[WHAT THE TASK REQUIRES] Strip out all images, then restate the data verbatim.
<<<<
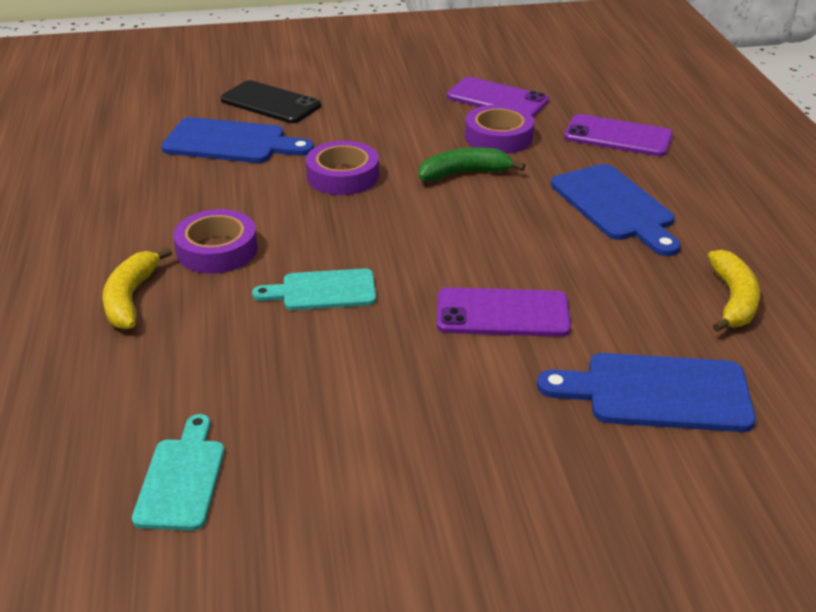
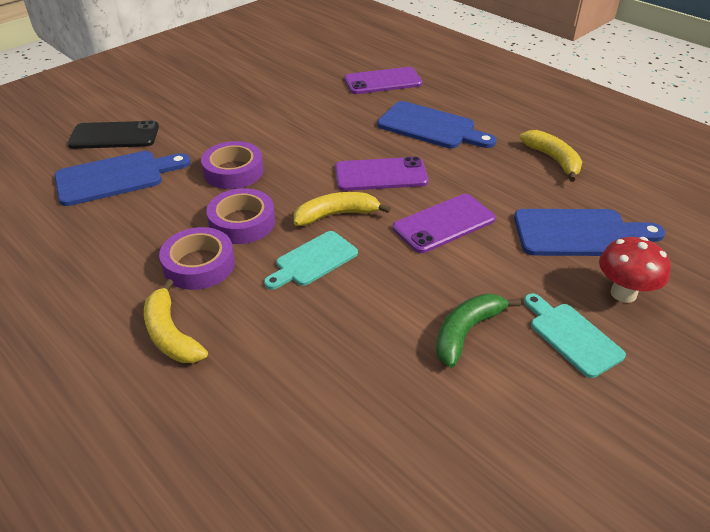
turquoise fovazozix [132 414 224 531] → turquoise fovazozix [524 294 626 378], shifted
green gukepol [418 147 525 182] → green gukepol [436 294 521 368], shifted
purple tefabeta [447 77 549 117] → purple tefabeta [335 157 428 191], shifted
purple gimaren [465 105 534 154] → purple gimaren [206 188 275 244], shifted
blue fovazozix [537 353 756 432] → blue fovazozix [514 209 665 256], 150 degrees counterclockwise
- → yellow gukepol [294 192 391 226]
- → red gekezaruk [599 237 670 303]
>>>>
[EXERCISE ANSWER]
turquoise fovazozix [132 414 224 531] → turquoise fovazozix [524 294 626 378], shifted
green gukepol [418 147 525 182] → green gukepol [436 294 521 368], shifted
purple tefabeta [447 77 549 117] → purple tefabeta [335 157 428 191], shifted
purple gimaren [465 105 534 154] → purple gimaren [206 188 275 244], shifted
blue fovazozix [537 353 756 432] → blue fovazozix [514 209 665 256], 150 degrees counterclockwise
- → yellow gukepol [294 192 391 226]
- → red gekezaruk [599 237 670 303]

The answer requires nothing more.